The expected output is an exact copy of the lines from the one containing "pink spoon: 1 -> 3" through the final line of the entries below, with no images.

- _RECORDS SHOWN_:
■ ■ ■ ■ ■
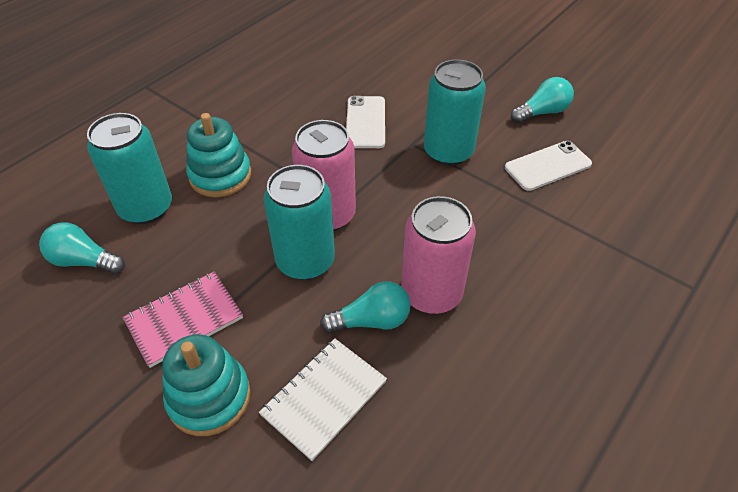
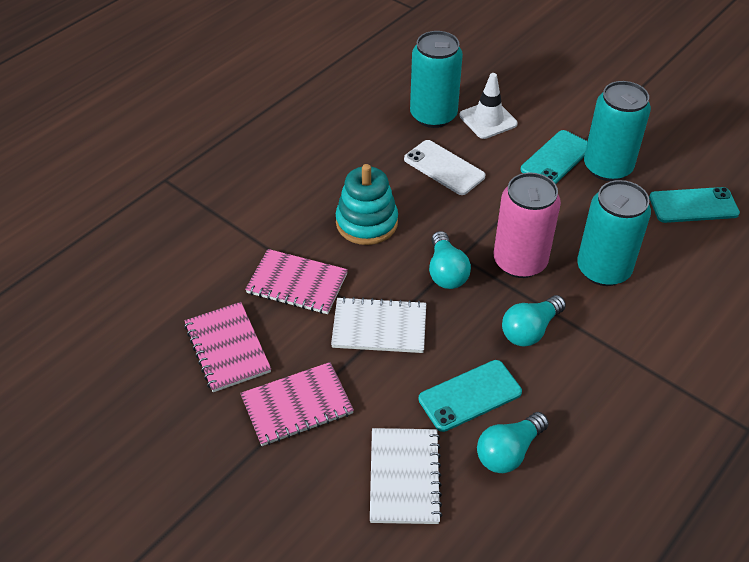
pink can: 2 -> 1
pink notebook: 1 -> 3
turquoise phone: 0 -> 3
turquoise stacking toy: 2 -> 1
white notebook: 1 -> 2
white phone: 2 -> 1
white traffic cone: 0 -> 1

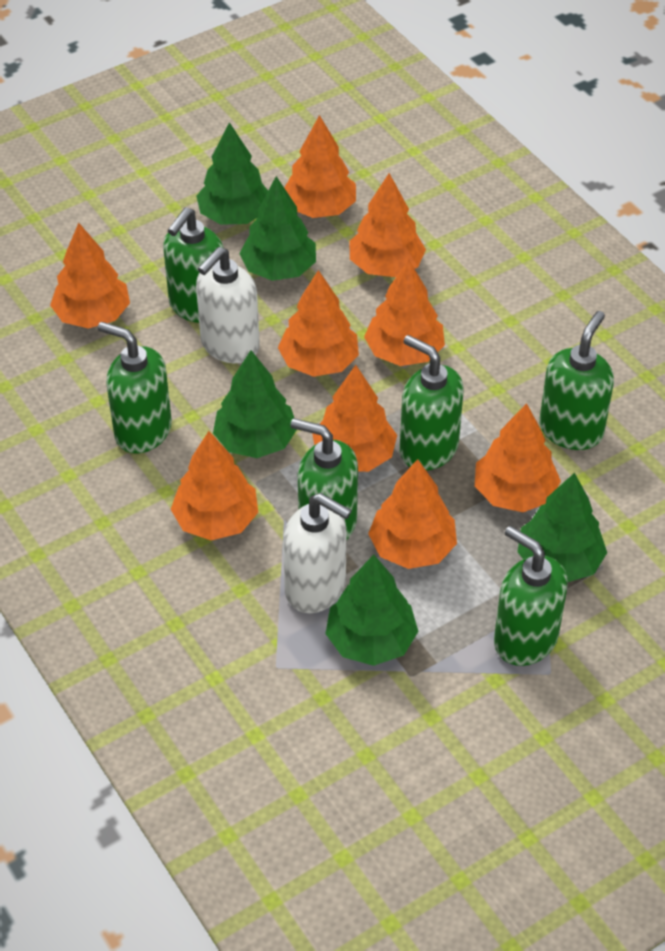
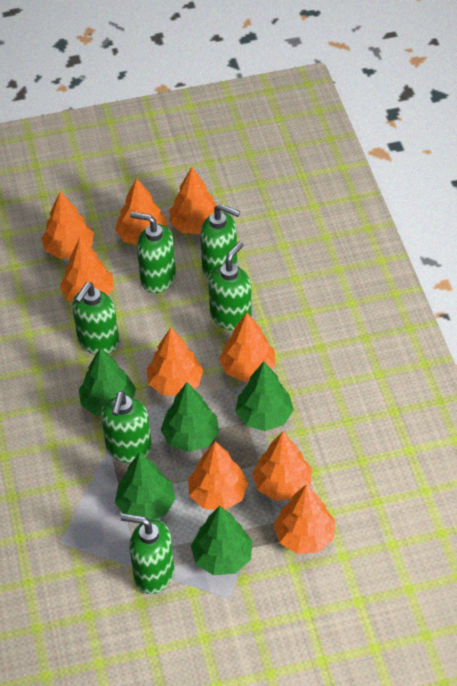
white soap dispenser: 2 -> 0

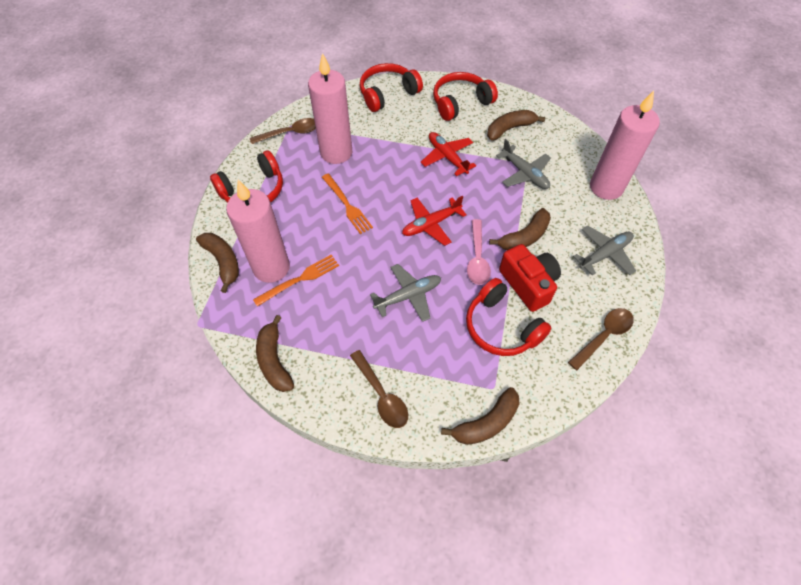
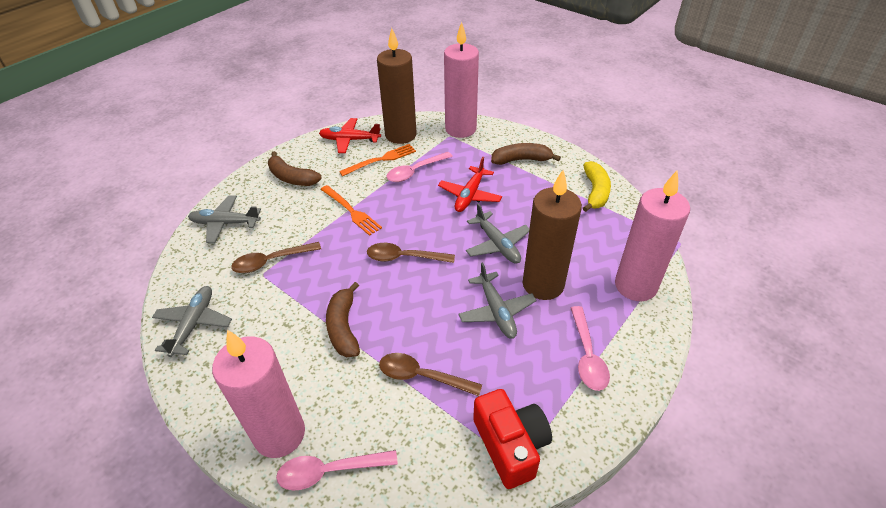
brown banana: 5 -> 3
brown candle: 0 -> 2
grey plane: 3 -> 4
pink spoon: 1 -> 3
red headphones: 4 -> 0
yellow banana: 0 -> 1

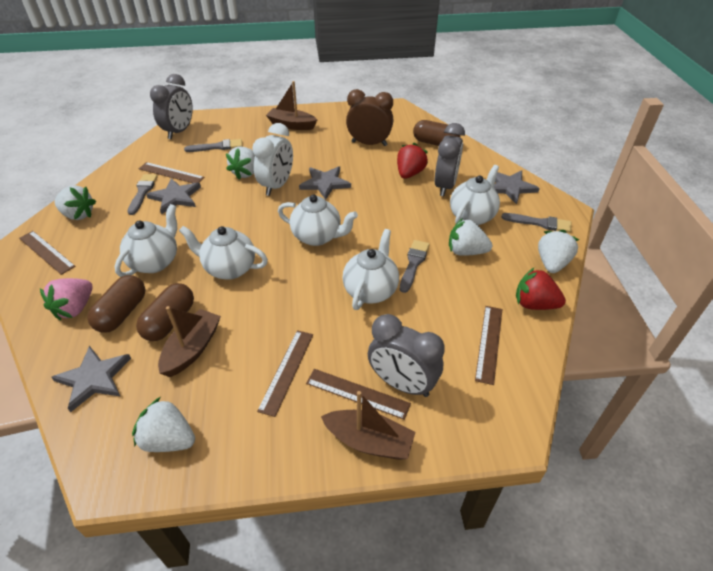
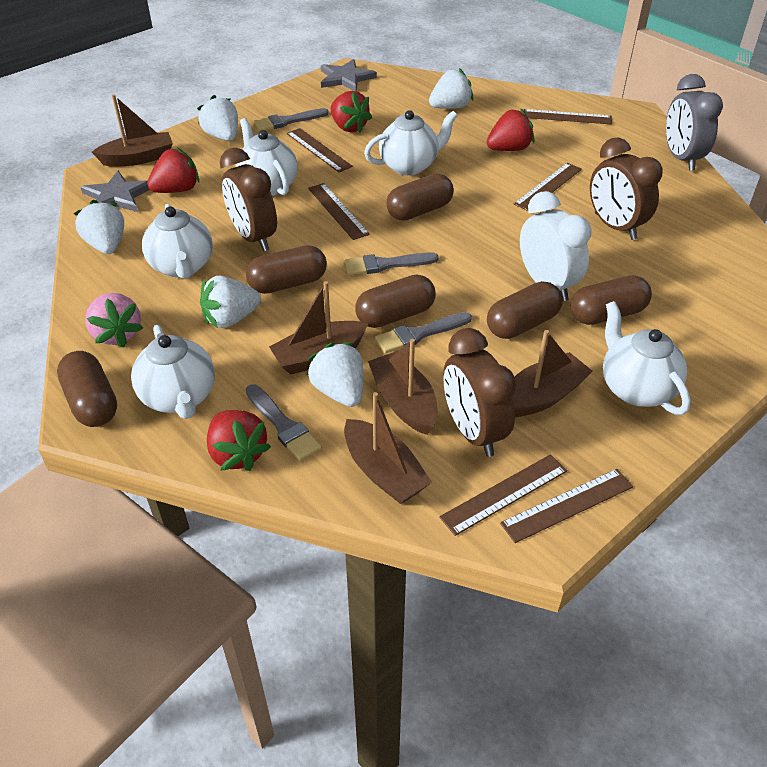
brown boat: 3 -> 5
brown capsule: 3 -> 6
brown clock: 1 -> 3
brown ruler: 5 -> 6
grey clock: 3 -> 1
grey star: 4 -> 2
red strawberry: 2 -> 4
■ ■ ■ ■ ■
- _TASK RESPONSE_:
pink spoon: 1 -> 3
red headphones: 4 -> 0
yellow banana: 0 -> 1

brown boat: 3 -> 5
brown capsule: 3 -> 6
brown clock: 1 -> 3
brown ruler: 5 -> 6
grey clock: 3 -> 1
grey star: 4 -> 2
red strawberry: 2 -> 4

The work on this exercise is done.